*** Supplied material ***
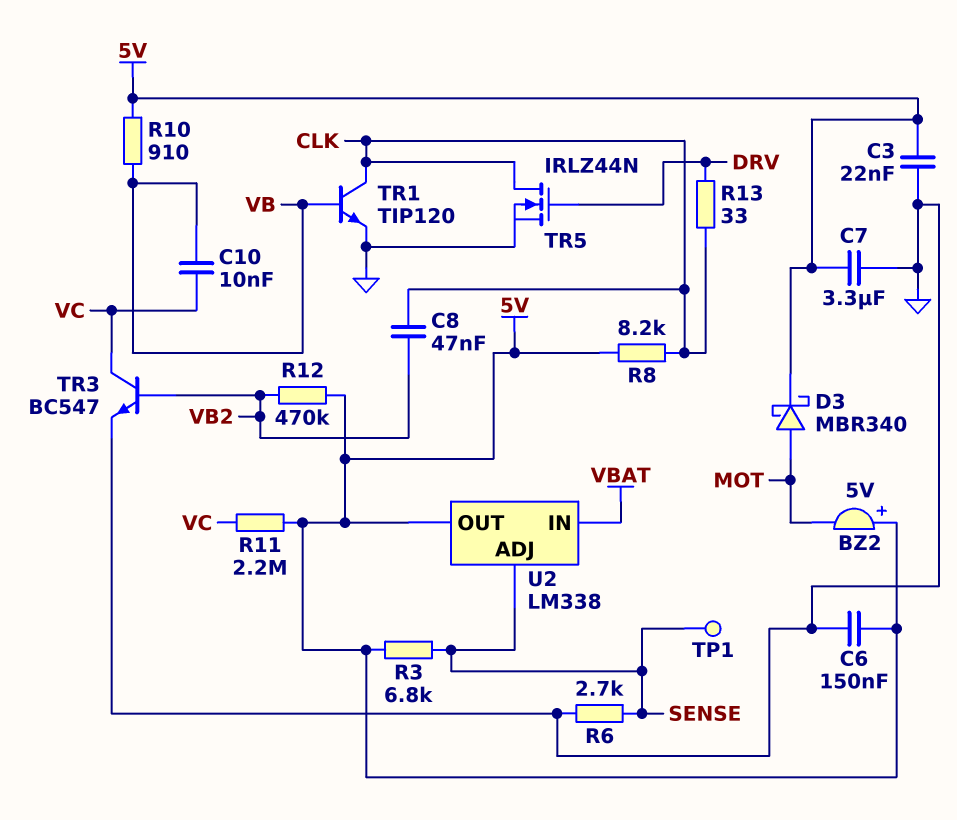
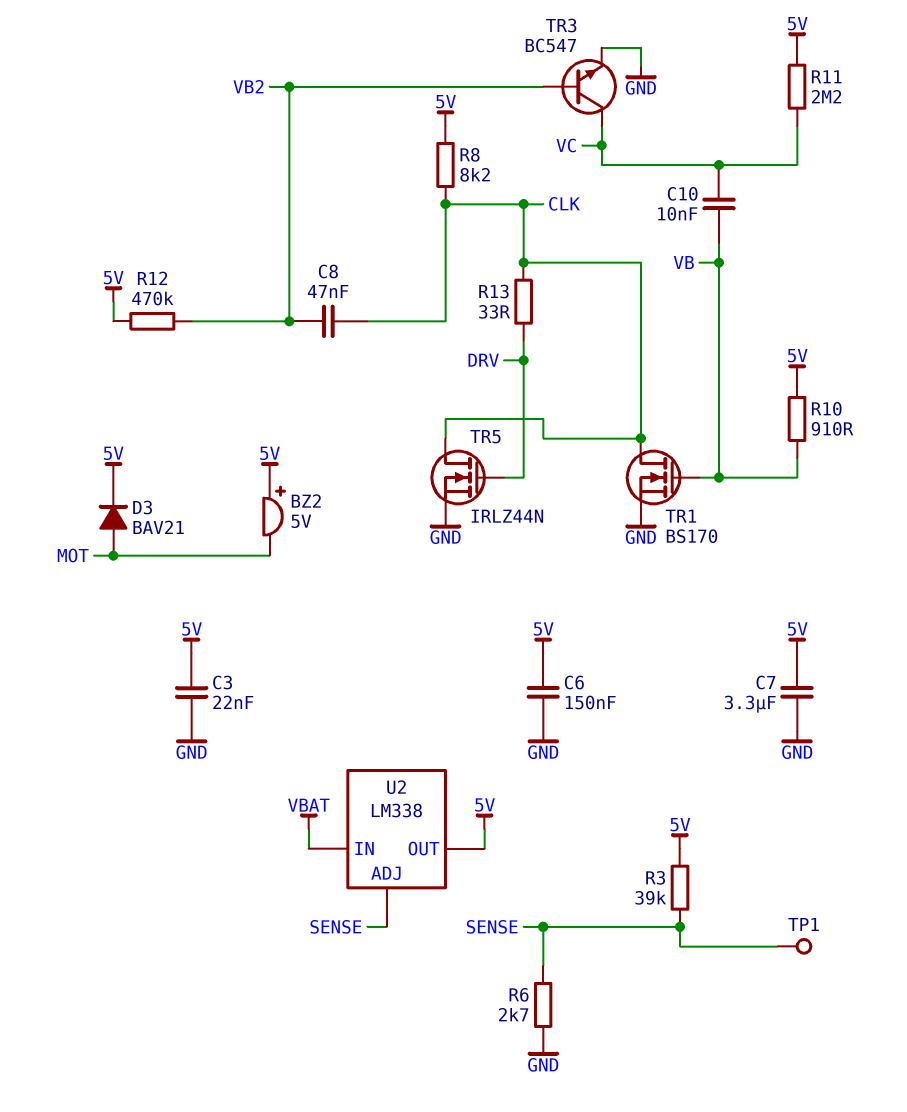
D3: schottky MBR340 (A MOT, K 5V) -> diode BAV21 (A MOT, K 5V)
R3: 6.8k (5V, SENSE) -> 39k (5V, SENSE)
TR1: NPN TIP120 (B VB, C CLK, E GND) -> NMOS BS170 (G VB, D CLK, S GND)

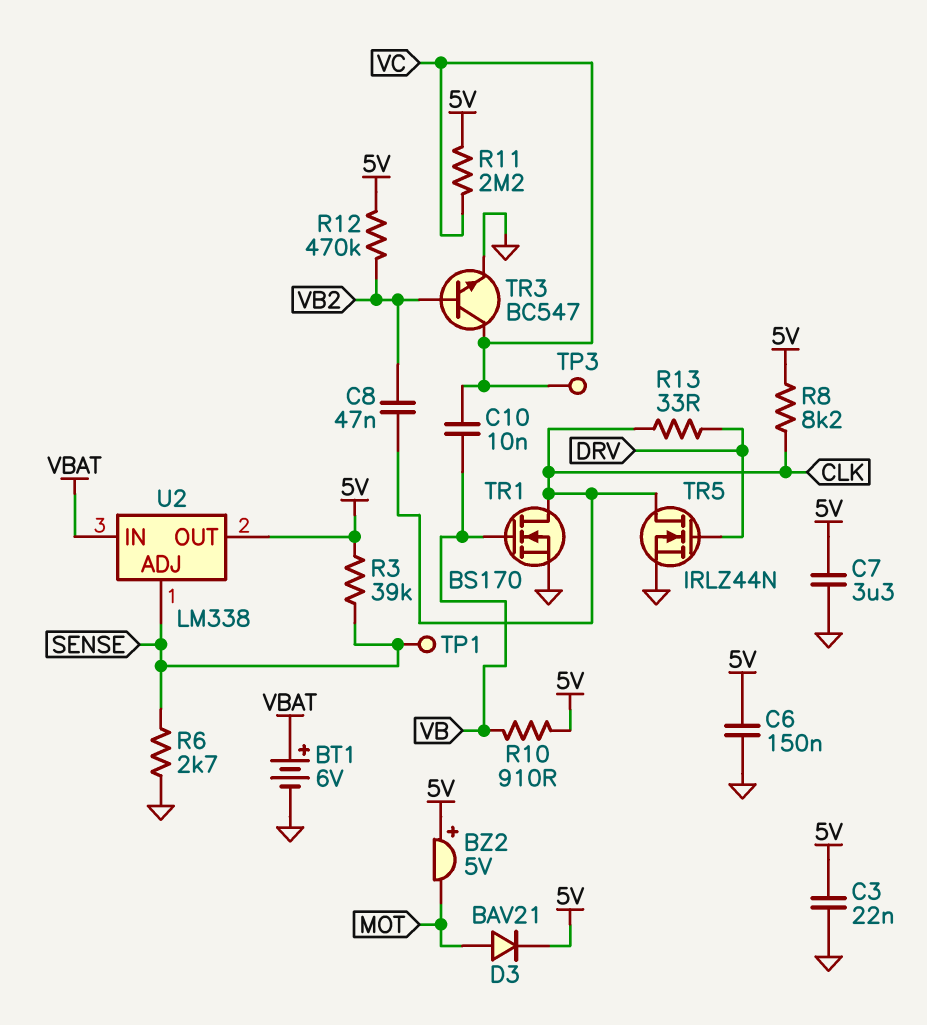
BT1: none -> 6V (plus VBAT, minus GND)
TP3: none -> test point (VC)

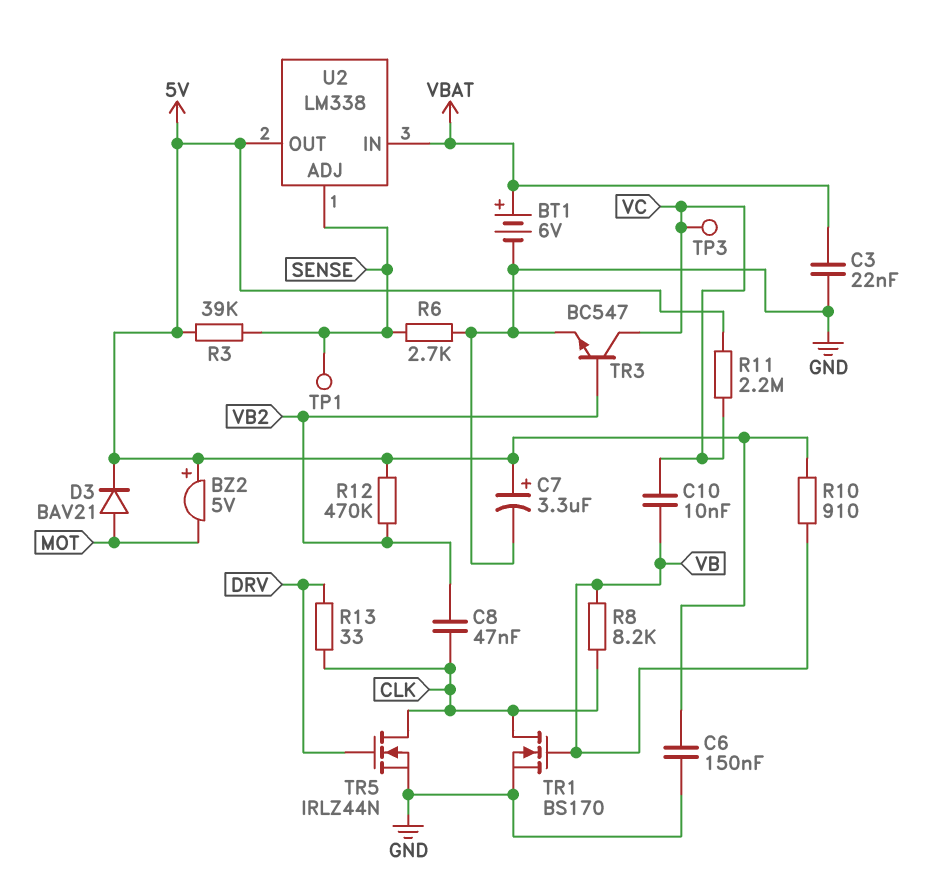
C3: 22nF (5V, GND) -> 22nF (GND, VBAT)
C7: 3.3uF (5V, GND) -> 3.3uF (plus 5V, minus GND)
R8: 8.2k (5V, CLK) -> 8.2k (CLK, VB)

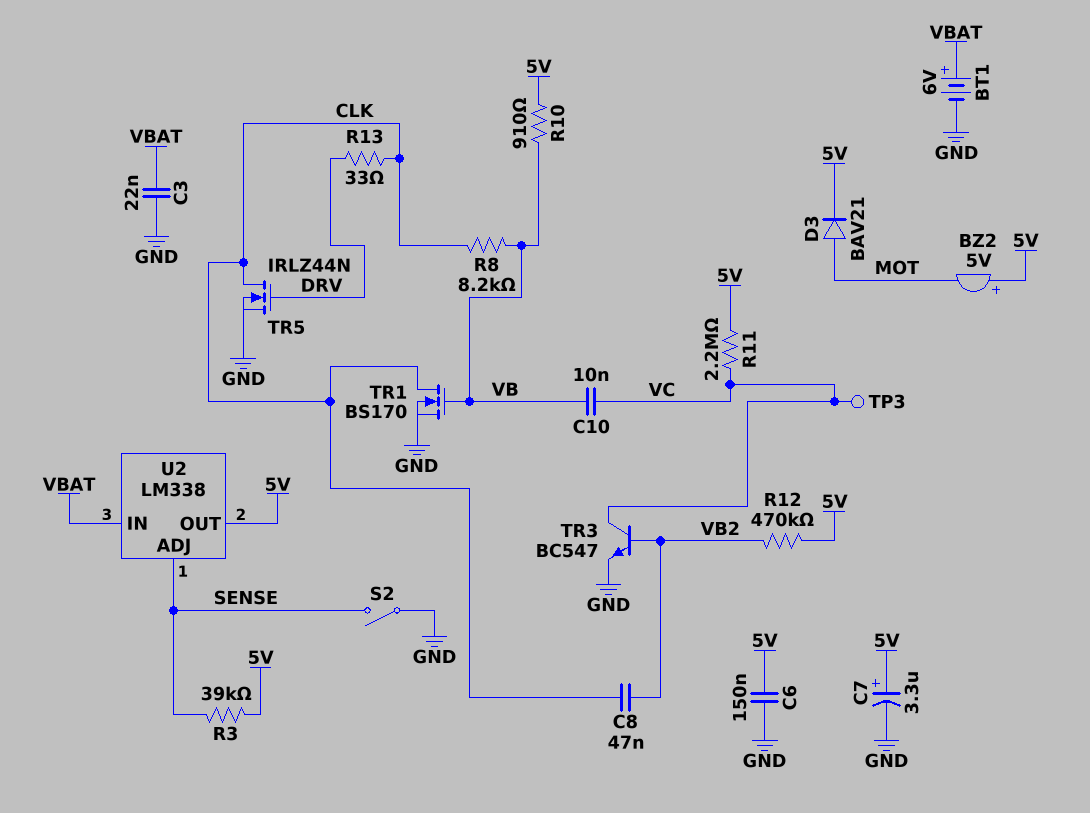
R6: 2.7k (GND, SENSE) -> none
S2: none -> switch (GND, SENSE)
TP1: test point (SENSE) -> none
*** End of Supplied material ***
> **Activity**
An exact retyping of the entries, without images, is the required answer.

> **Output for this task**
D3: schottky MBR340 (A MOT, K 5V) -> diode BAV21 (A MOT, K 5V)
R3: 6.8k (5V, SENSE) -> 39k (5V, SENSE)
TR1: NPN TIP120 (B VB, C CLK, E GND) -> NMOS BS170 (G VB, D CLK, S GND)

BT1: none -> 6V (plus VBAT, minus GND)
TP3: none -> test point (VC)

C3: 22nF (5V, GND) -> 22nF (GND, VBAT)
C7: 3.3uF (5V, GND) -> 3.3uF (plus 5V, minus GND)
R8: 8.2k (5V, CLK) -> 8.2k (CLK, VB)

R6: 2.7k (GND, SENSE) -> none
S2: none -> switch (GND, SENSE)
TP1: test point (SENSE) -> none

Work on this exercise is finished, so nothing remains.